[ENTRIES SUPPLIED — start]
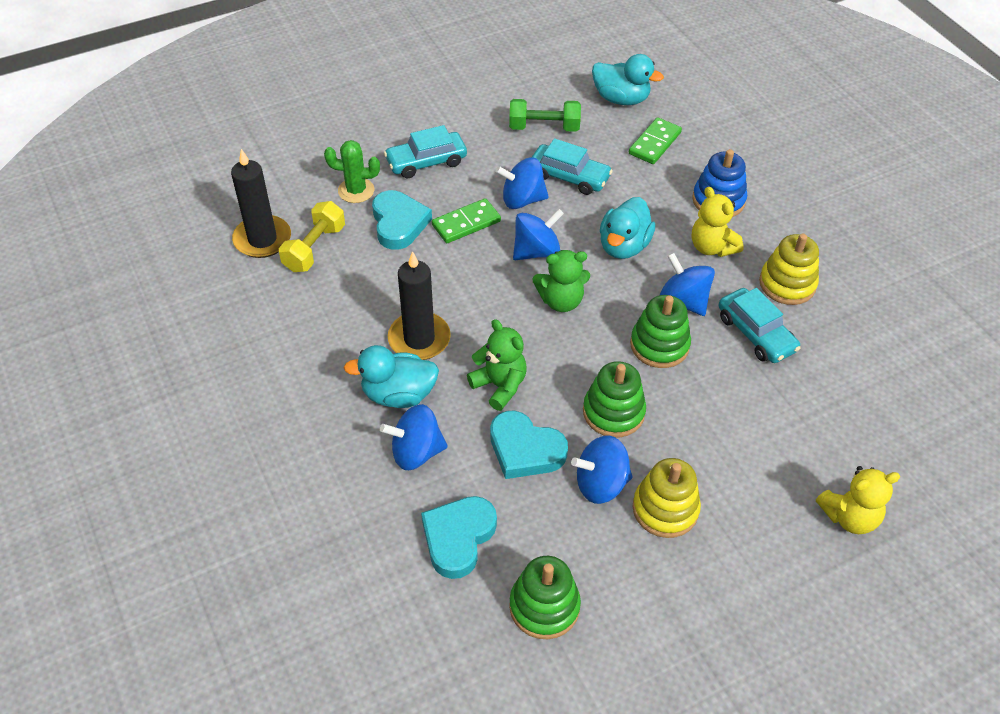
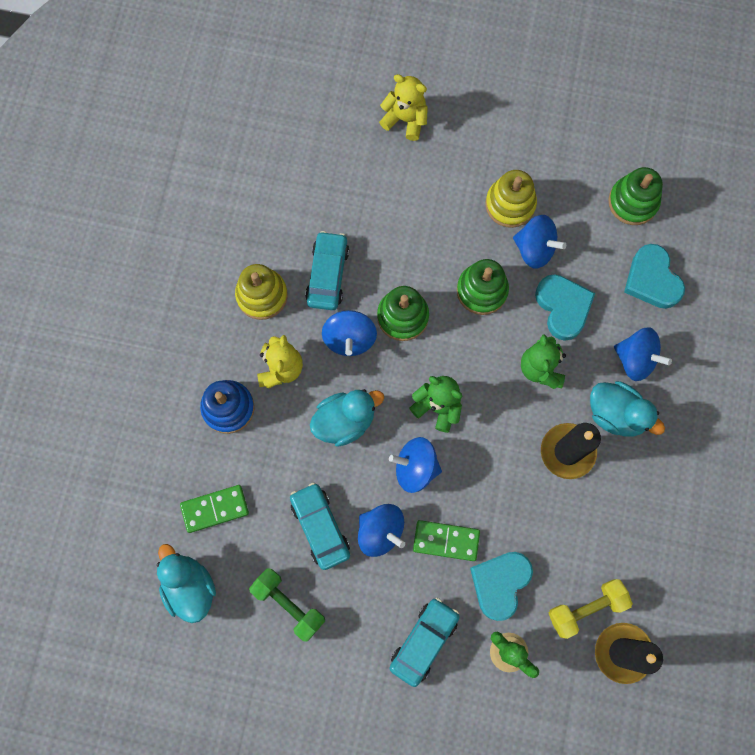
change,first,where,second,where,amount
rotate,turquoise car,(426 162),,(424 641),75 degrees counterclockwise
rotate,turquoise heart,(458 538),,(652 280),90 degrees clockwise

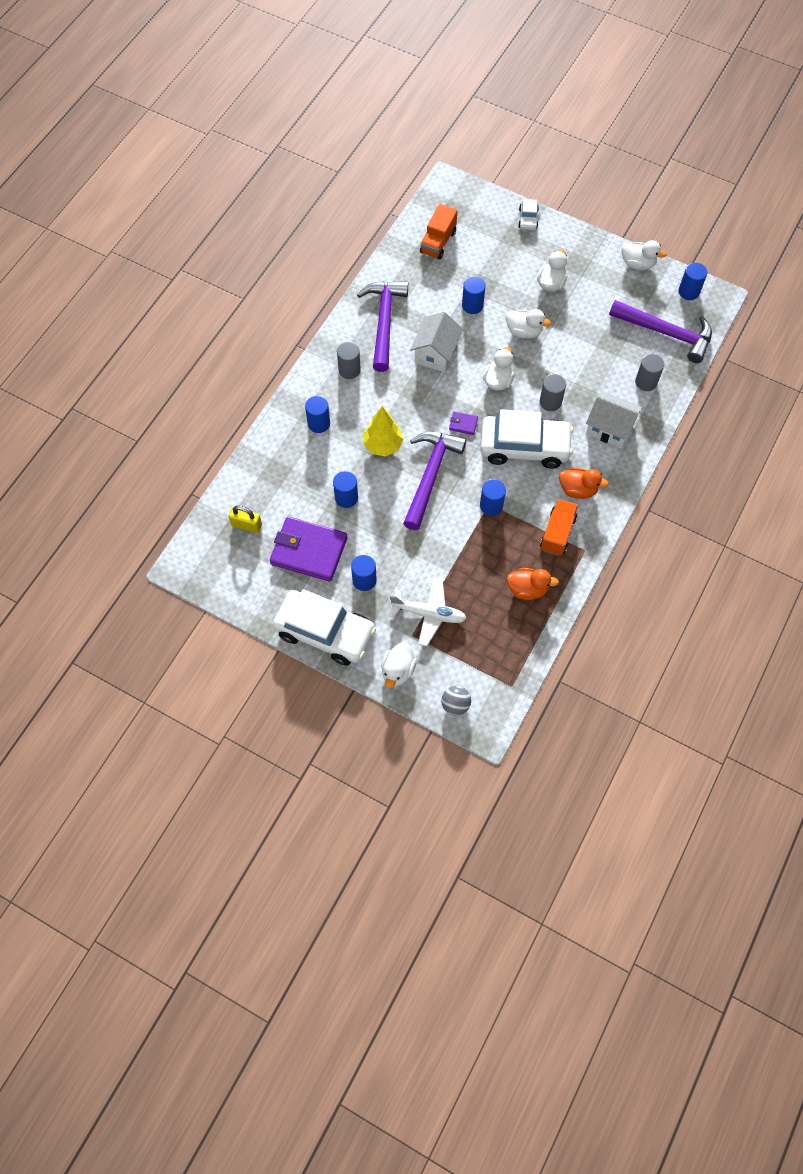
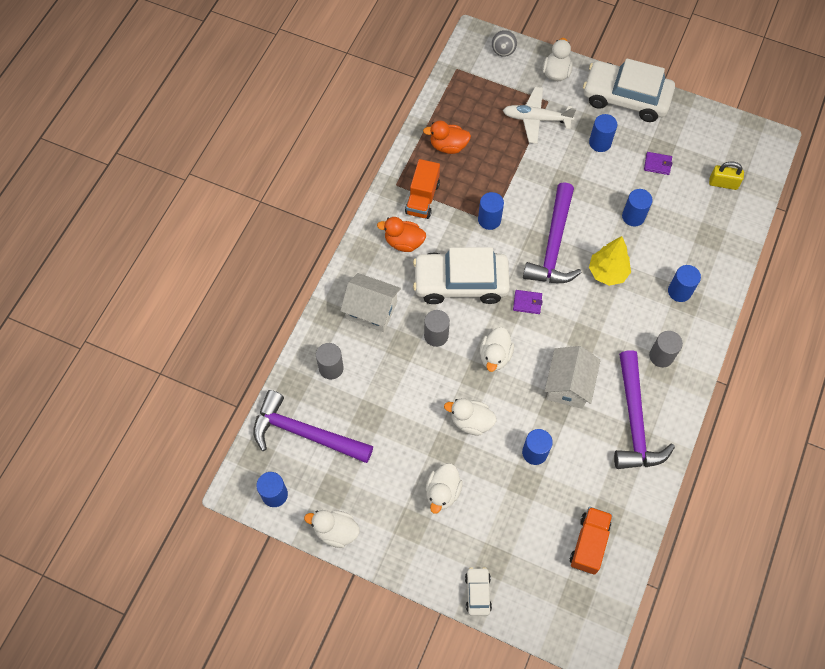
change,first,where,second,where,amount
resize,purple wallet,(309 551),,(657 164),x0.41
[ENTRIES SUPPLIED — finish]
### PROBLEM:
The lines from the one containing "rotate,turquoise heart,(458 538),,(652" up to and including the last line of the material above are to be given again exactly; any pictures are dropped.

### RESPONSE TO THE TASK:
rotate,turquoise heart,(458 538),,(652 280),90 degrees clockwise

change,first,where,second,where,amount
resize,purple wallet,(309 551),,(657 164),x0.41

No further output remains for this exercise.